## Data under study
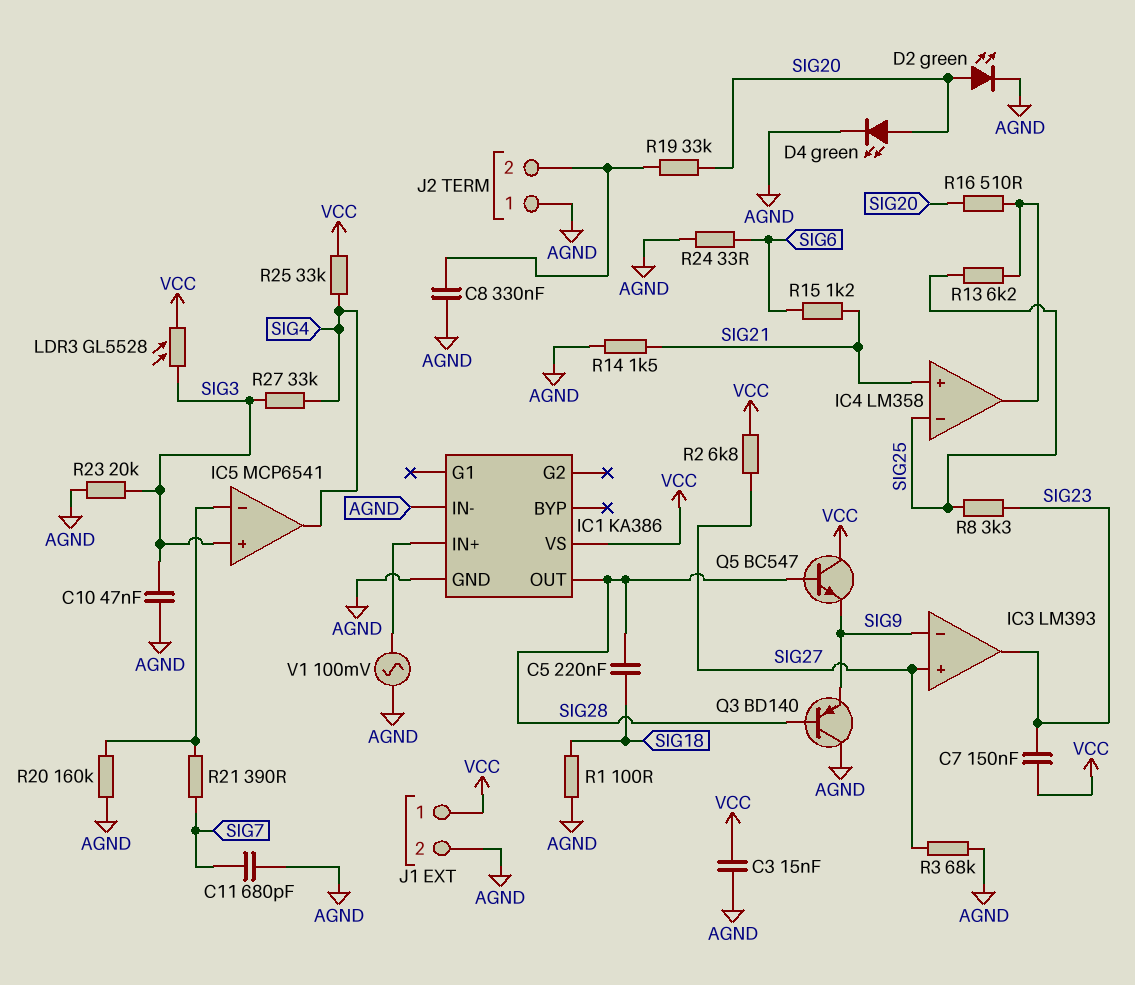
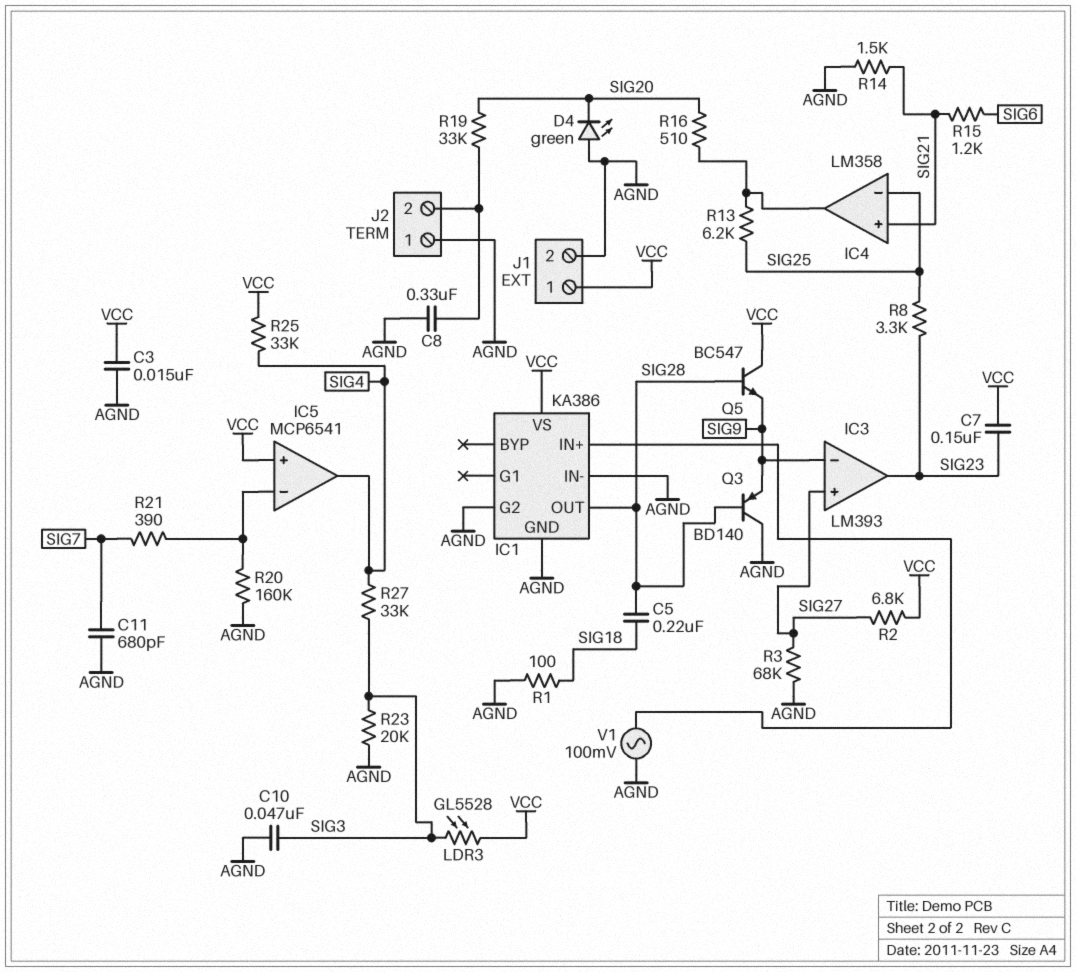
D2: LED green (A SIG20, K AGND) -> none
D4: LED green (A SIG20, K AGND) -> LED green (A AGND, K SIG20)
IC1 pin G2: none -> AGND
IC5 pin in+: SIG3 -> VCC
R24: 33 (AGND, SIG6) -> none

## Problem requirements
Write out the records above exactly as they appear, leaving out any pictures.

## Solution
D2: LED green (A SIG20, K AGND) -> none
D4: LED green (A SIG20, K AGND) -> LED green (A AGND, K SIG20)
IC1 pin G2: none -> AGND
IC5 pin in+: SIG3 -> VCC
R24: 33 (AGND, SIG6) -> none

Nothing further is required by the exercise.